Short exercise: Recast the rows below as a Markdown table with two columns, Num for the row number and Entry for the line, skipping blank lines and leaving out the pictures.

## start

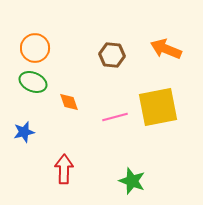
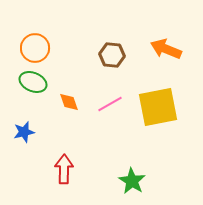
pink line: moved 5 px left, 13 px up; rotated 15 degrees counterclockwise
green star: rotated 12 degrees clockwise
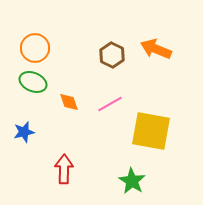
orange arrow: moved 10 px left
brown hexagon: rotated 20 degrees clockwise
yellow square: moved 7 px left, 24 px down; rotated 21 degrees clockwise
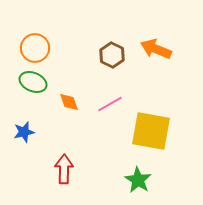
green star: moved 6 px right, 1 px up
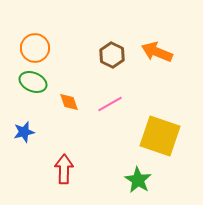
orange arrow: moved 1 px right, 3 px down
yellow square: moved 9 px right, 5 px down; rotated 9 degrees clockwise
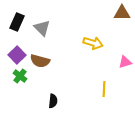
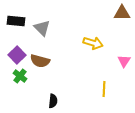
black rectangle: moved 1 px left, 1 px up; rotated 72 degrees clockwise
pink triangle: moved 1 px left, 1 px up; rotated 40 degrees counterclockwise
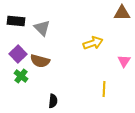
yellow arrow: rotated 36 degrees counterclockwise
purple square: moved 1 px right, 1 px up
green cross: moved 1 px right
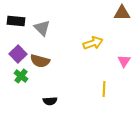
black semicircle: moved 3 px left; rotated 80 degrees clockwise
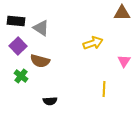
gray triangle: moved 1 px left; rotated 12 degrees counterclockwise
purple square: moved 8 px up
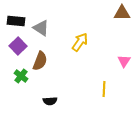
yellow arrow: moved 13 px left, 1 px up; rotated 36 degrees counterclockwise
brown semicircle: rotated 84 degrees counterclockwise
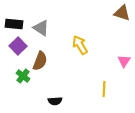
brown triangle: rotated 18 degrees clockwise
black rectangle: moved 2 px left, 3 px down
yellow arrow: moved 3 px down; rotated 66 degrees counterclockwise
green cross: moved 2 px right
black semicircle: moved 5 px right
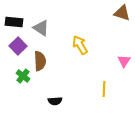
black rectangle: moved 2 px up
brown semicircle: rotated 24 degrees counterclockwise
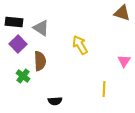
purple square: moved 2 px up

## end

Task response:
| Num | Entry |
|---|---|
| 1 | pink line: moved 5 px left, 13 px up; rotated 15 degrees counterclockwise |
| 2 | green star: rotated 12 degrees clockwise |
| 3 | orange arrow: moved 10 px left |
| 4 | brown hexagon: rotated 20 degrees clockwise |
| 5 | yellow square: moved 7 px left, 24 px down; rotated 21 degrees clockwise |
| 6 | green star: moved 6 px right, 1 px up |
| 7 | orange arrow: moved 1 px right, 3 px down |
| 8 | yellow square: moved 9 px right, 5 px down; rotated 9 degrees clockwise |
| 9 | black rectangle: moved 1 px left, 1 px up; rotated 72 degrees clockwise |
| 10 | pink triangle: moved 1 px left, 1 px up; rotated 40 degrees counterclockwise |
| 11 | yellow arrow: rotated 36 degrees counterclockwise |
| 12 | purple square: moved 1 px right, 1 px up |
| 13 | green cross: moved 1 px right |
| 14 | black semicircle: moved 3 px left; rotated 80 degrees clockwise |
| 15 | gray triangle: moved 1 px left; rotated 12 degrees counterclockwise |
| 16 | purple square: moved 8 px up |
| 17 | yellow arrow: moved 13 px left, 1 px up; rotated 36 degrees counterclockwise |
| 18 | brown semicircle: rotated 84 degrees counterclockwise |
| 19 | brown triangle: rotated 18 degrees clockwise |
| 20 | black rectangle: moved 2 px left, 3 px down |
| 21 | yellow arrow: moved 3 px down; rotated 66 degrees counterclockwise |
| 22 | green cross: moved 2 px right |
| 23 | black semicircle: moved 5 px right |
| 24 | black rectangle: moved 2 px up |
| 25 | brown semicircle: rotated 24 degrees counterclockwise |
| 26 | purple square: moved 2 px up |